Produce an exact copy of the line containing "green hexagon at" and of every line after it in the material below, ending with the final line.

*Records for this exercise*:
▶

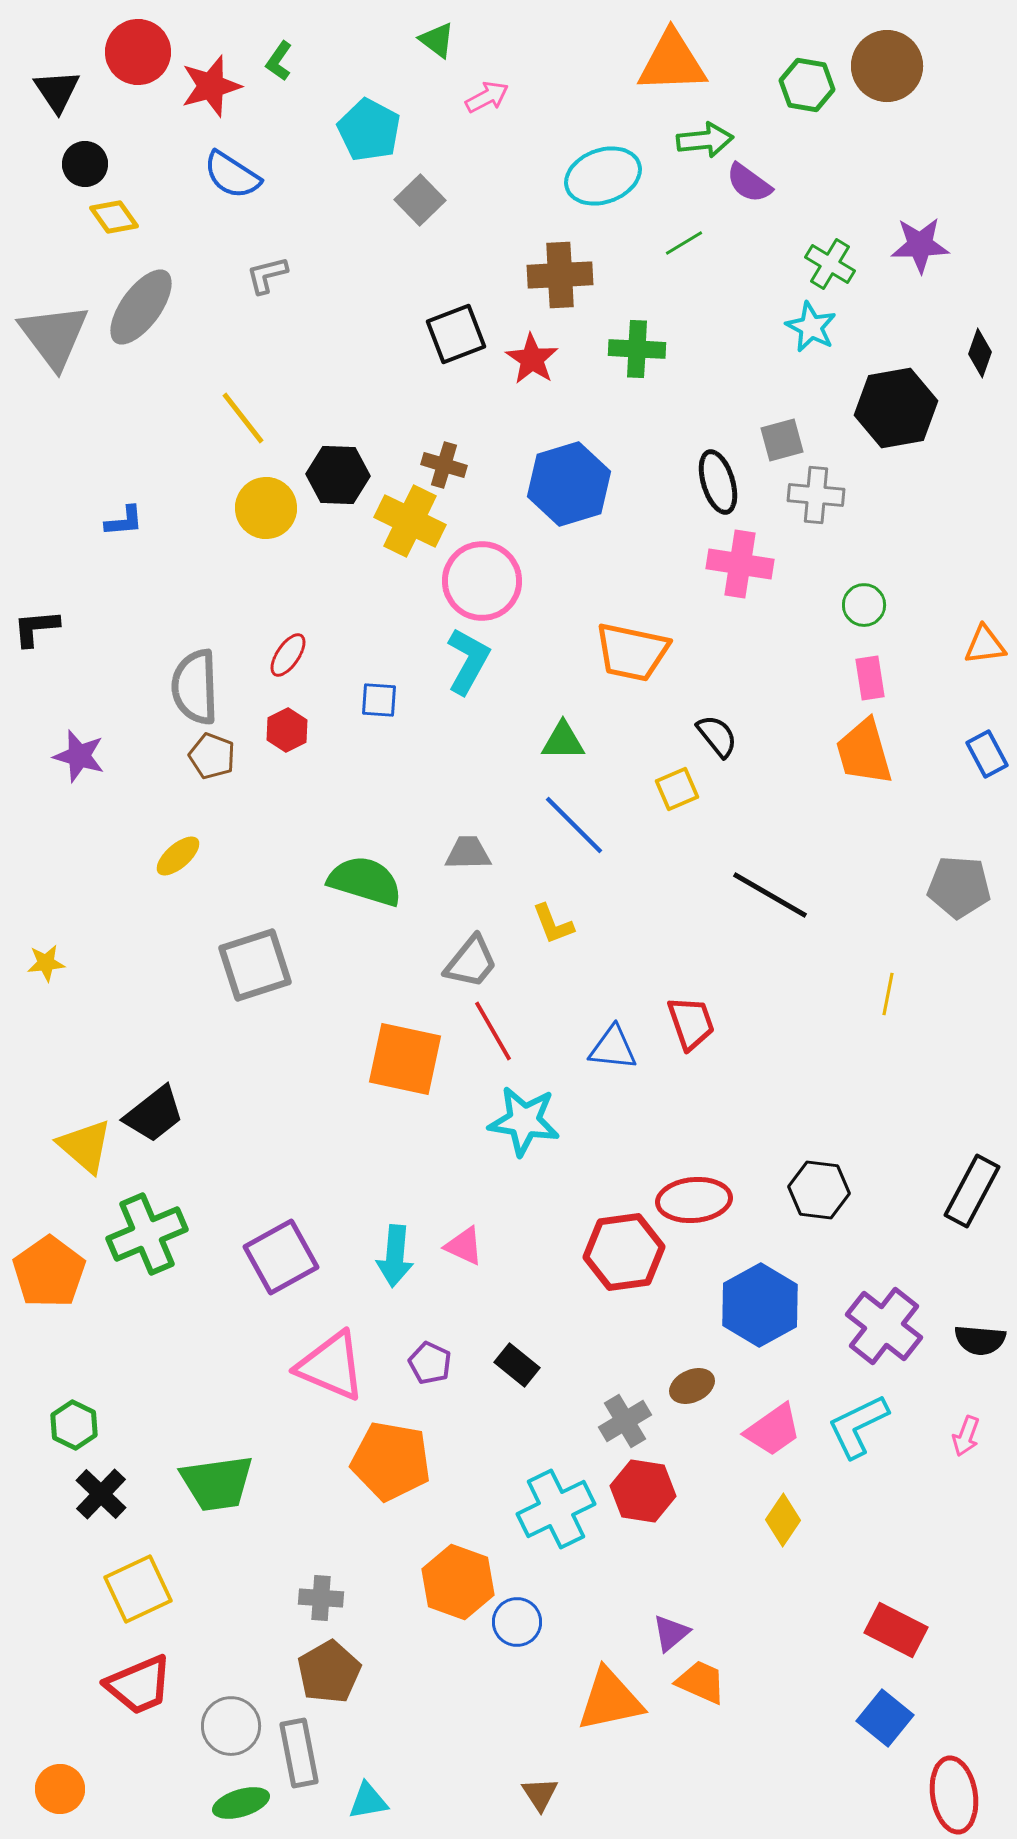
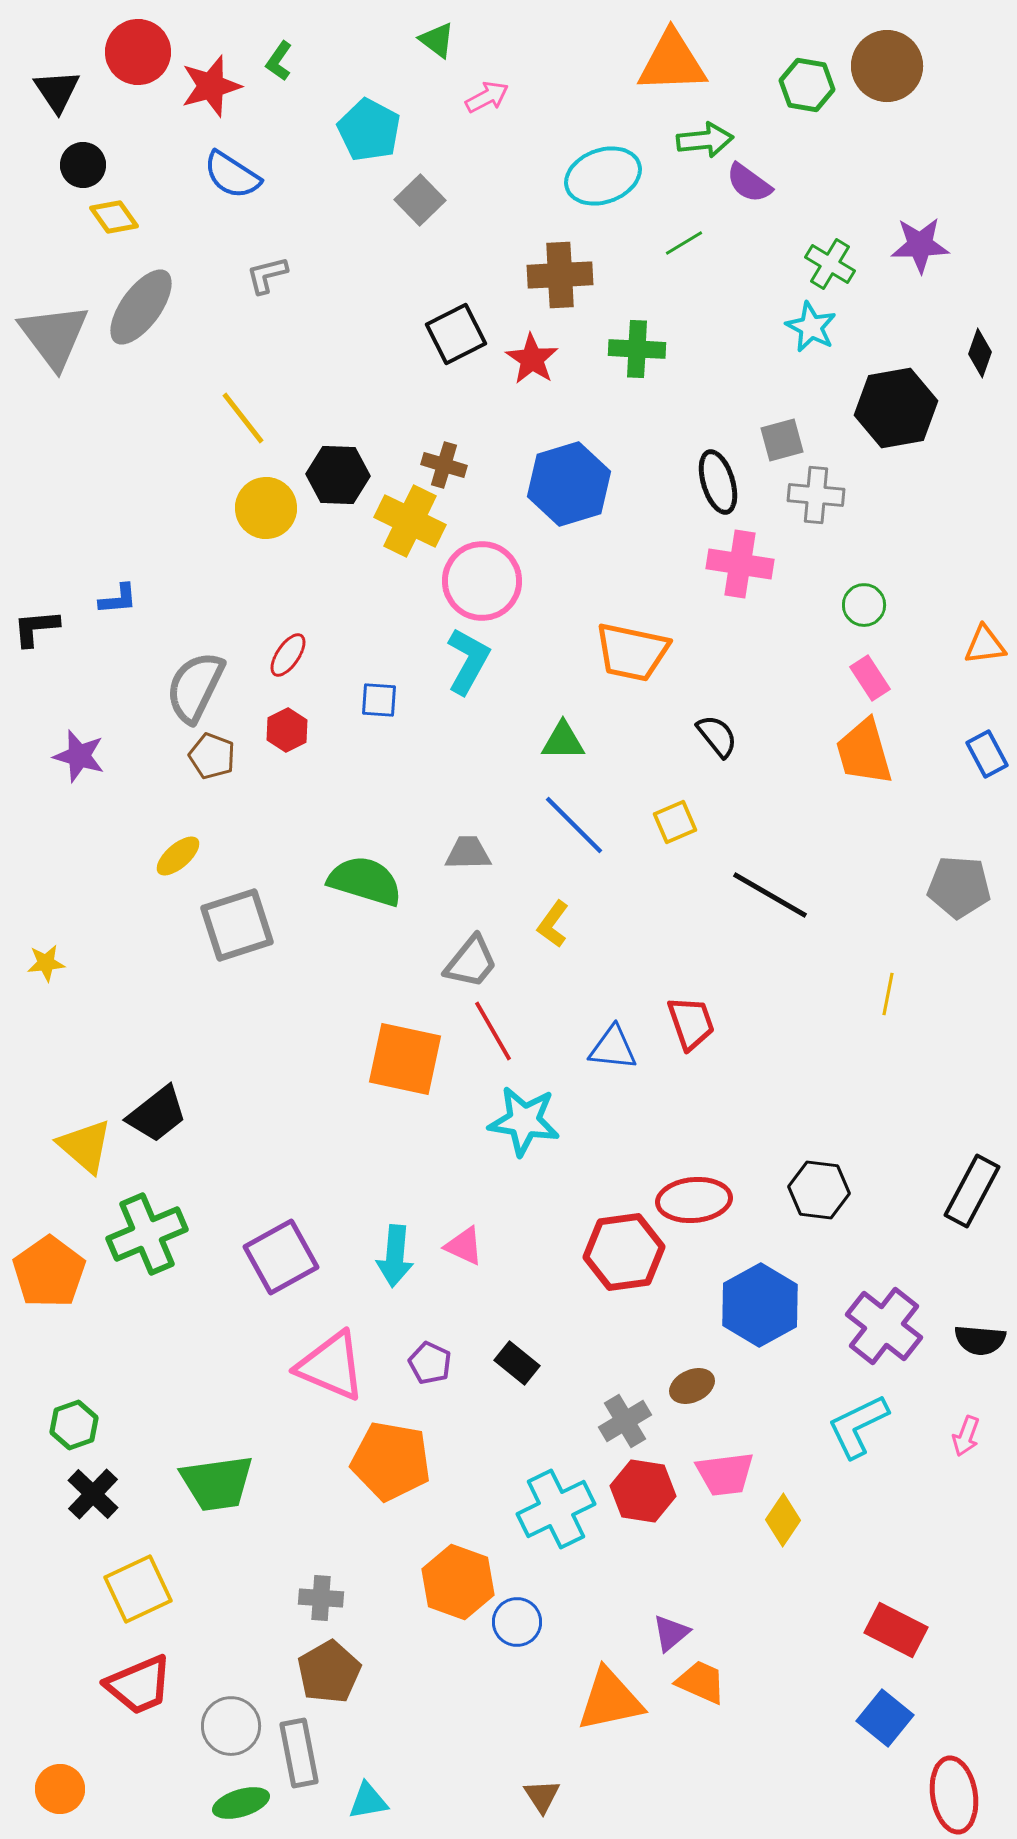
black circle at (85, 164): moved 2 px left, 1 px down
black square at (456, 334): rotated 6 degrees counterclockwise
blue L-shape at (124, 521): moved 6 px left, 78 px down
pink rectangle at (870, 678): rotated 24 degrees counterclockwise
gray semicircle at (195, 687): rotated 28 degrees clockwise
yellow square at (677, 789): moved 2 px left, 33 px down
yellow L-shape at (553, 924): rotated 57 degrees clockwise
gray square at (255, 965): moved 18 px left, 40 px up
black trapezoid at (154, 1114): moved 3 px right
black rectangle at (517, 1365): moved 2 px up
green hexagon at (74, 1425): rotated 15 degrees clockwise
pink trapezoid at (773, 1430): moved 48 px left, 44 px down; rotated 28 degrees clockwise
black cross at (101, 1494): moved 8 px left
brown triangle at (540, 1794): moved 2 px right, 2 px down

◀

*Answer for the task*:
green hexagon at (74, 1425): rotated 15 degrees clockwise
pink trapezoid at (773, 1430): moved 48 px left, 44 px down; rotated 28 degrees clockwise
black cross at (101, 1494): moved 8 px left
brown triangle at (540, 1794): moved 2 px right, 2 px down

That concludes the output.